--- What the task asks ---
Your task is to filter the entries and copy every line containing the string "RFID".

Start of Records shown

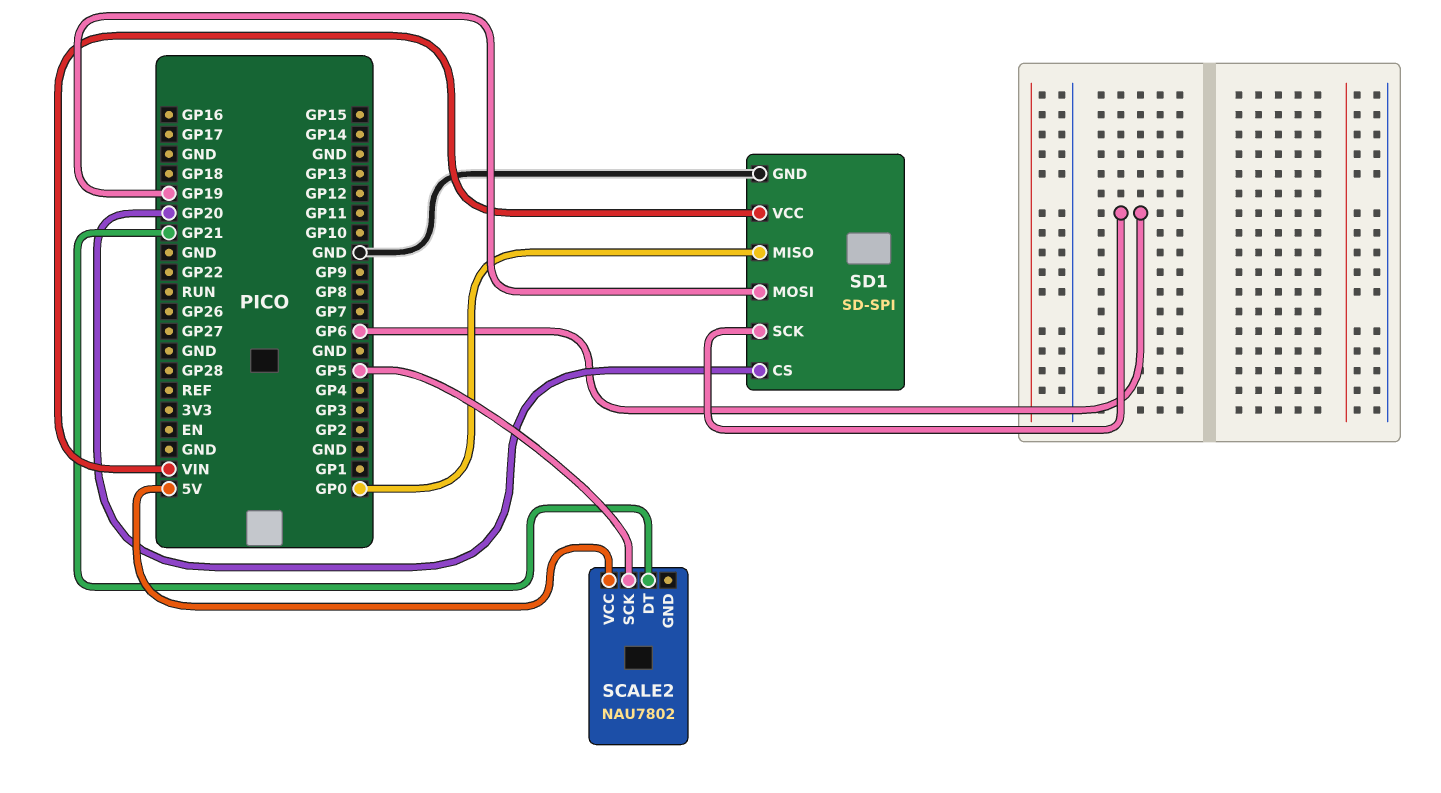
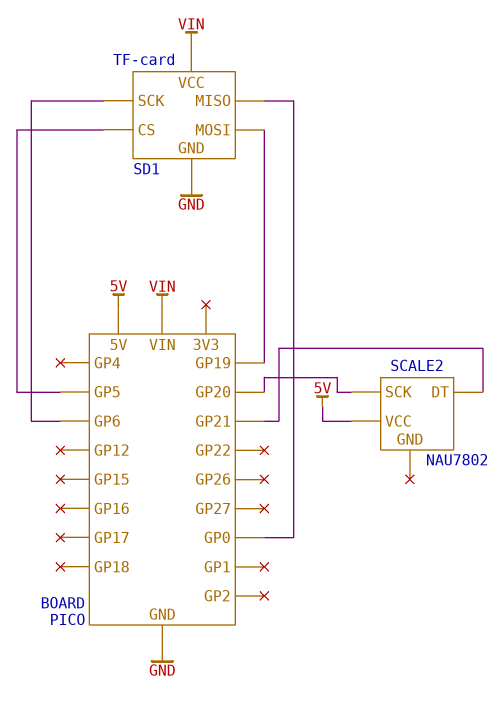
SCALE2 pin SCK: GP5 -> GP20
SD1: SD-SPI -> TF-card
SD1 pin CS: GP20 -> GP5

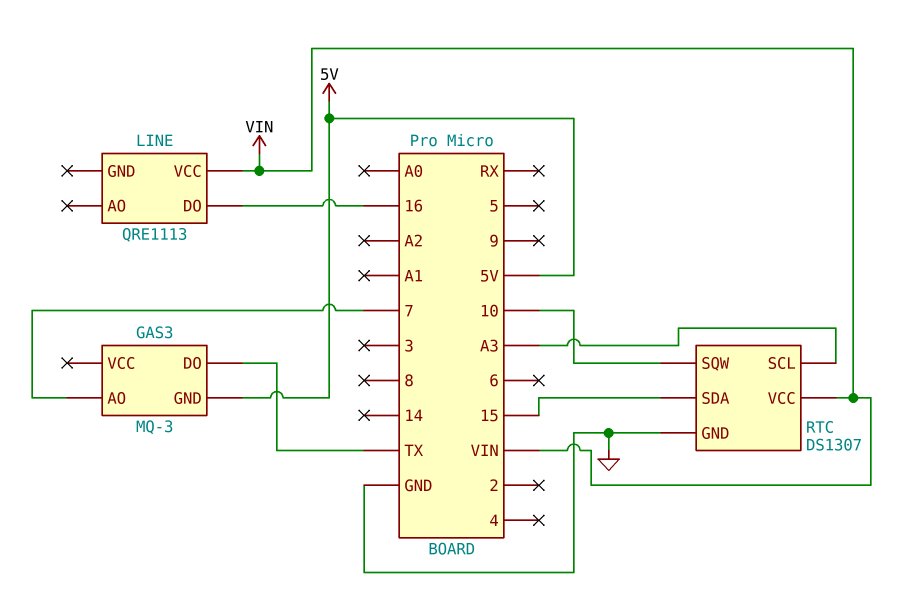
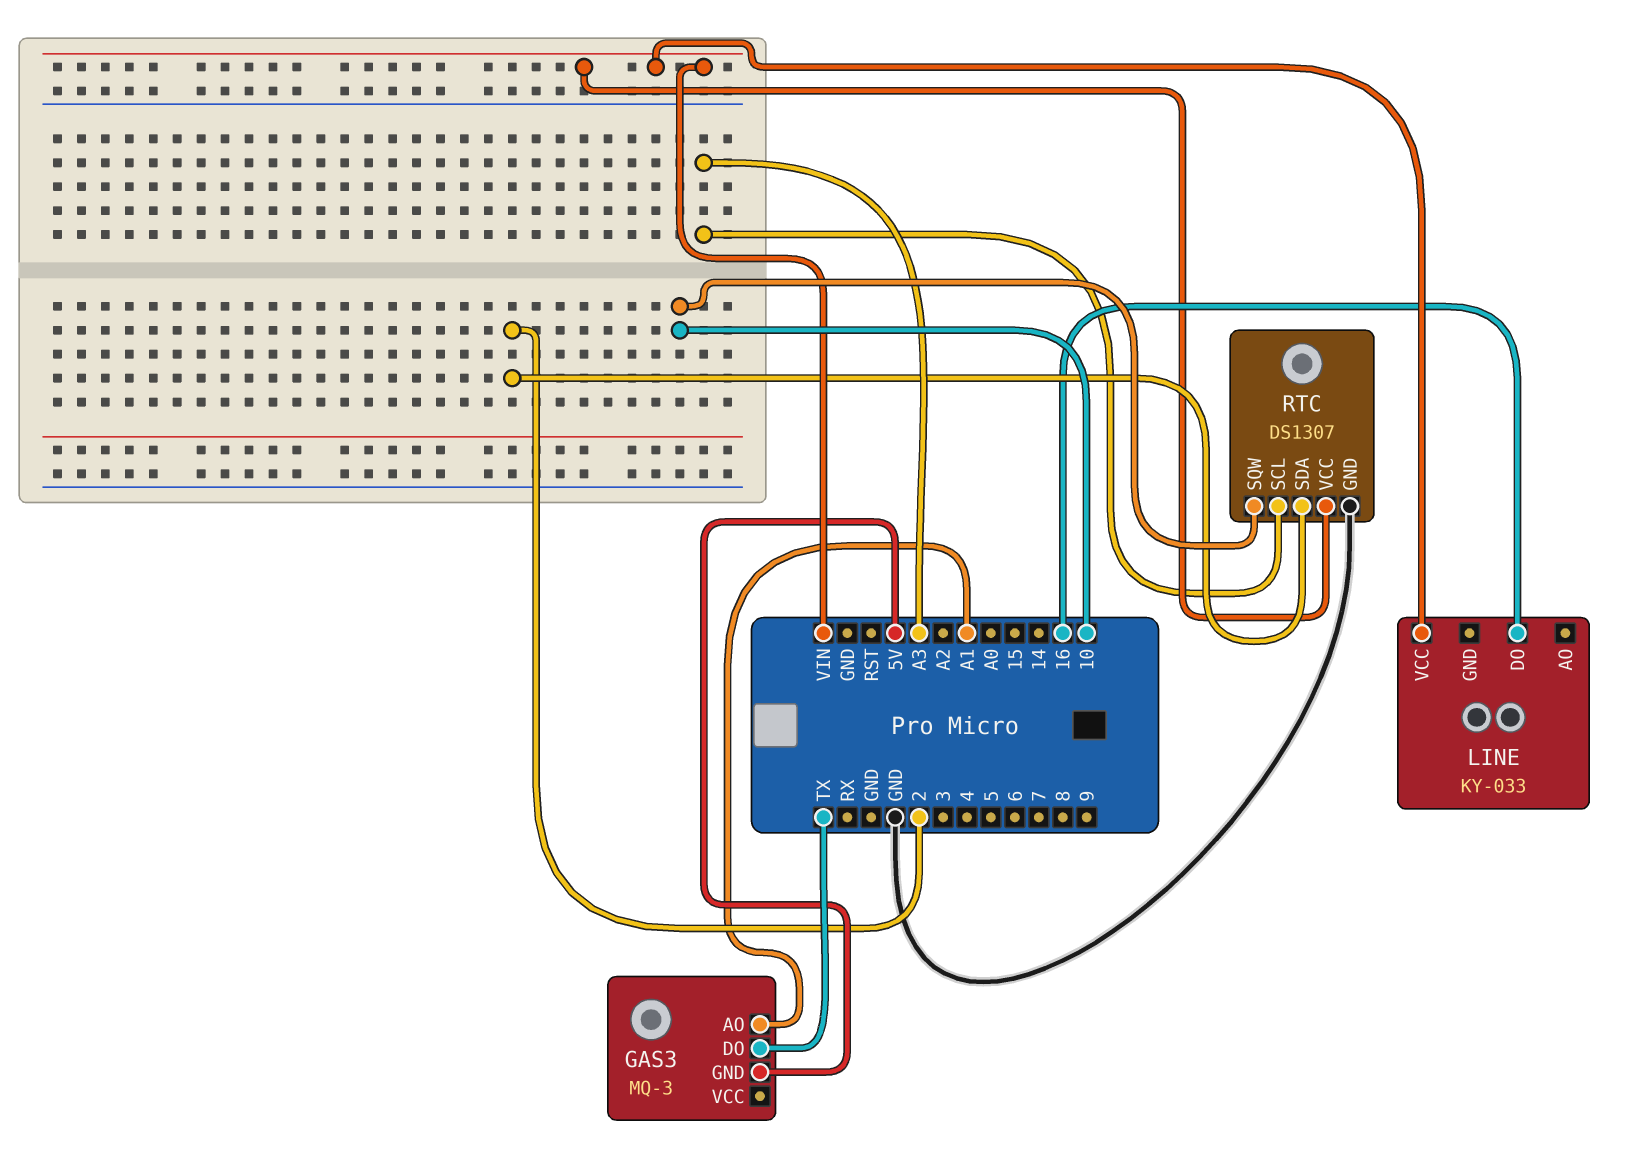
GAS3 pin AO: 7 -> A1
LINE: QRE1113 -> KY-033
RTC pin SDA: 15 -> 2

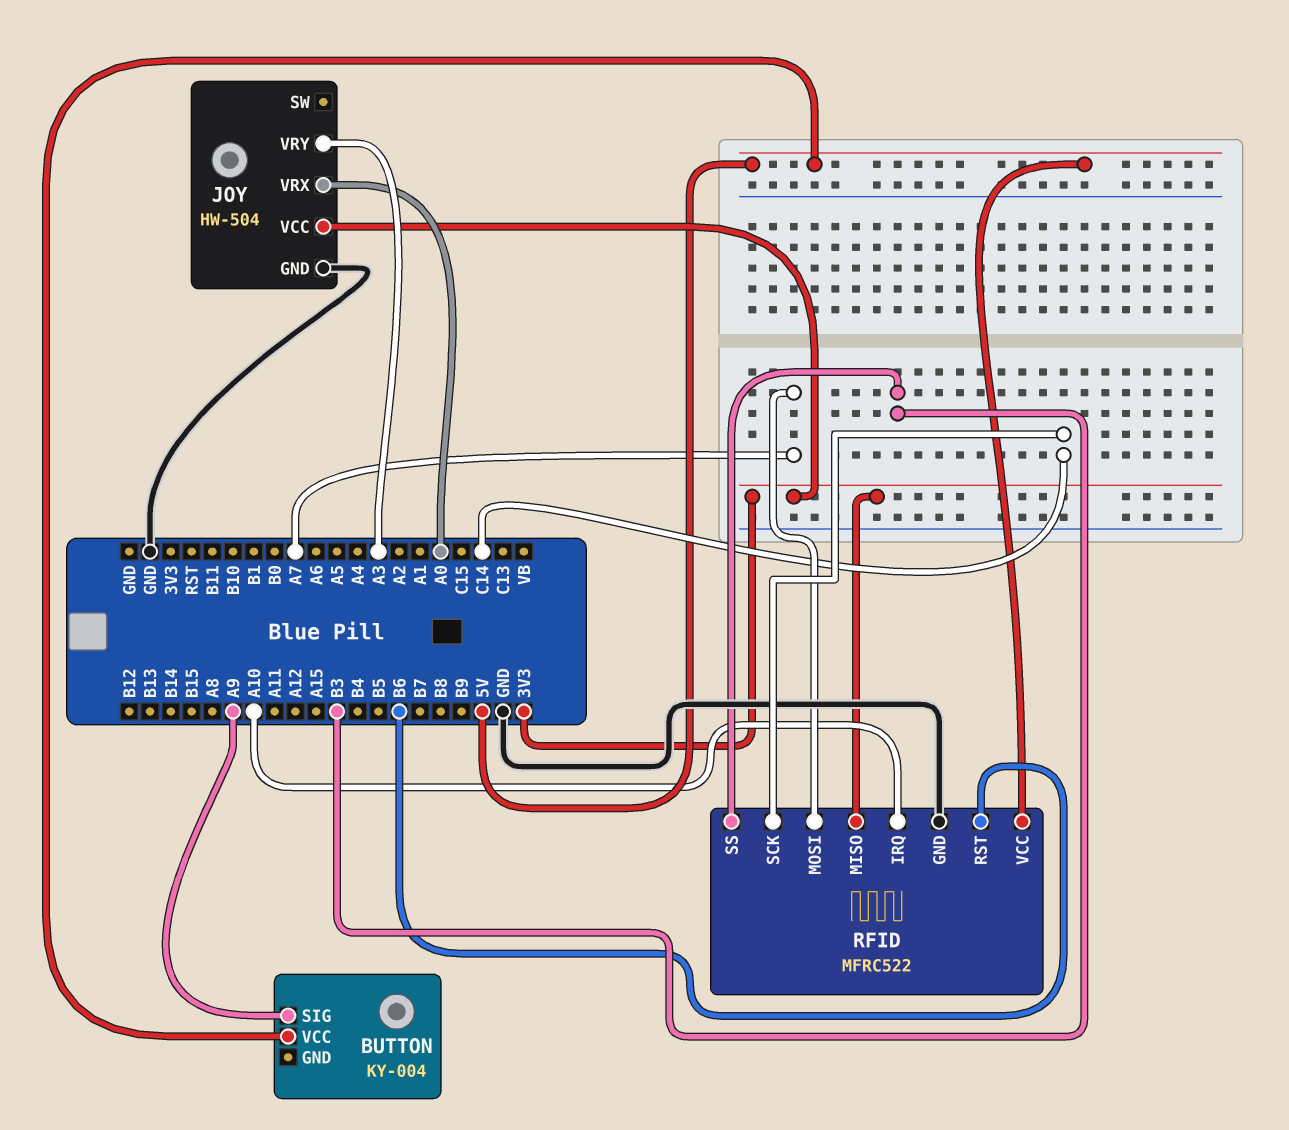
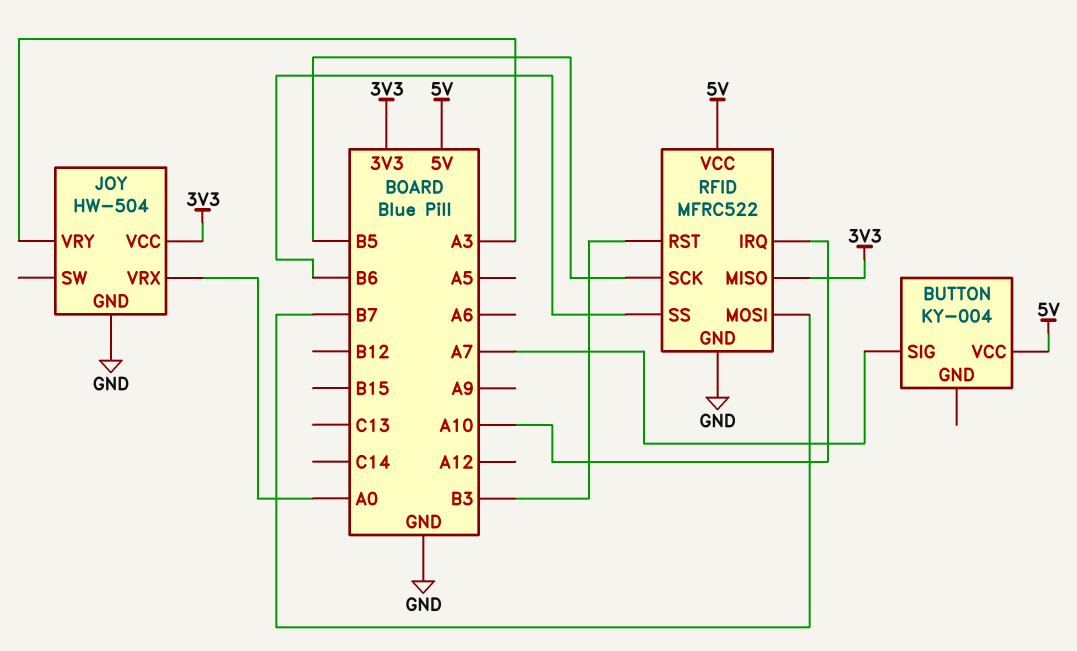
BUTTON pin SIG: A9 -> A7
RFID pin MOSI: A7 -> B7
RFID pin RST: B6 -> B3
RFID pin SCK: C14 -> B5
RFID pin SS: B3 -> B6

End of Records shown

--- Exercise result ---
RFID pin MOSI: A7 -> B7
RFID pin RST: B6 -> B3
RFID pin SCK: C14 -> B5
RFID pin SS: B3 -> B6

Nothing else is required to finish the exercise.